- _What is expected_: Please return each of the entries that follow, unchanged in every word.

_ _ _

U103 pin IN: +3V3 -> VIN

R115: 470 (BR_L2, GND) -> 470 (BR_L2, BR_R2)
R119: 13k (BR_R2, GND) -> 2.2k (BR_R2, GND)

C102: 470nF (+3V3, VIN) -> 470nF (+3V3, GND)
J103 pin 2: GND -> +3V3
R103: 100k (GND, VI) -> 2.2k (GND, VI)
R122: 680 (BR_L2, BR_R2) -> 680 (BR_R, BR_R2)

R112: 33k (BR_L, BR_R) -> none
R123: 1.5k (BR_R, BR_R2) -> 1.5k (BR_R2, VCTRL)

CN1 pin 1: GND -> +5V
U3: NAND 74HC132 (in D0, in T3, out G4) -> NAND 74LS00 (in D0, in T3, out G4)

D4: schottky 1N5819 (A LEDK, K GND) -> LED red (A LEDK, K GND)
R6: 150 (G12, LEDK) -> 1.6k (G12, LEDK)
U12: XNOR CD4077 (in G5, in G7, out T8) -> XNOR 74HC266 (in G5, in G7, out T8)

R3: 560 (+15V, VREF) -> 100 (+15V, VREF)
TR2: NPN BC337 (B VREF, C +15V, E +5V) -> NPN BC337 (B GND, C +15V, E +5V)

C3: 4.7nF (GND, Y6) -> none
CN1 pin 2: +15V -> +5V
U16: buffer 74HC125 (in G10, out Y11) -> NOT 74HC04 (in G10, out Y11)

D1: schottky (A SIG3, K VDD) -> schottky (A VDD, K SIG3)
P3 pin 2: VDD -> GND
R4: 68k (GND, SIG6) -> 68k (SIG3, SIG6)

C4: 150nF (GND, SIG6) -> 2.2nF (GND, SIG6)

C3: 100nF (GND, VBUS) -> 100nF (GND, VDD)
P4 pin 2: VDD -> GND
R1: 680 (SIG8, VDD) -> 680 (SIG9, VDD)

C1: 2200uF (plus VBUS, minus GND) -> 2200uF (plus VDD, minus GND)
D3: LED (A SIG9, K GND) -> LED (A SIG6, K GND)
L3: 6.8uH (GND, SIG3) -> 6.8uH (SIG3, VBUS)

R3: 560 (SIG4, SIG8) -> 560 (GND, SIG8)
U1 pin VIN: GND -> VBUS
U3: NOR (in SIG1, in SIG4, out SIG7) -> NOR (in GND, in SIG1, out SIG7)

_ _ _

- _Result of the task_:
U103 pin IN: +3V3 -> VIN

R115: 470 (BR_L2, GND) -> 470 (BR_L2, BR_R2)
R119: 13k (BR_R2, GND) -> 2.2k (BR_R2, GND)

C102: 470nF (+3V3, VIN) -> 470nF (+3V3, GND)
J103 pin 2: GND -> +3V3
R103: 100k (GND, VI) -> 2.2k (GND, VI)
R122: 680 (BR_L2, BR_R2) -> 680 (BR_R, BR_R2)

R112: 33k (BR_L, BR_R) -> none
R123: 1.5k (BR_R, BR_R2) -> 1.5k (BR_R2, VCTRL)

CN1 pin 1: GND -> +5V
U3: NAND 74HC132 (in D0, in T3, out G4) -> NAND 74LS00 (in D0, in T3, out G4)

D4: schottky 1N5819 (A LEDK, K GND) -> LED red (A LEDK, K GND)
R6: 150 (G12, LEDK) -> 1.6k (G12, LEDK)
U12: XNOR CD4077 (in G5, in G7, out T8) -> XNOR 74HC266 (in G5, in G7, out T8)

R3: 560 (+15V, VREF) -> 100 (+15V, VREF)
TR2: NPN BC337 (B VREF, C +15V, E +5V) -> NPN BC337 (B GND, C +15V, E +5V)

C3: 4.7nF (GND, Y6) -> none
CN1 pin 2: +15V -> +5V
U16: buffer 74HC125 (in G10, out Y11) -> NOT 74HC04 (in G10, out Y11)

D1: schottky (A SIG3, K VDD) -> schottky (A VDD, K SIG3)
P3 pin 2: VDD -> GND
R4: 68k (GND, SIG6) -> 68k (SIG3, SIG6)

C4: 150nF (GND, SIG6) -> 2.2nF (GND, SIG6)

C3: 100nF (GND, VBUS) -> 100nF (GND, VDD)
P4 pin 2: VDD -> GND
R1: 680 (SIG8, VDD) -> 680 (SIG9, VDD)

C1: 2200uF (plus VBUS, minus GND) -> 2200uF (plus VDD, minus GND)
D3: LED (A SIG9, K GND) -> LED (A SIG6, K GND)
L3: 6.8uH (GND, SIG3) -> 6.8uH (SIG3, VBUS)

R3: 560 (SIG4, SIG8) -> 560 (GND, SIG8)
U1 pin VIN: GND -> VBUS
U3: NOR (in SIG1, in SIG4, out SIG7) -> NOR (in GND, in SIG1, out SIG7)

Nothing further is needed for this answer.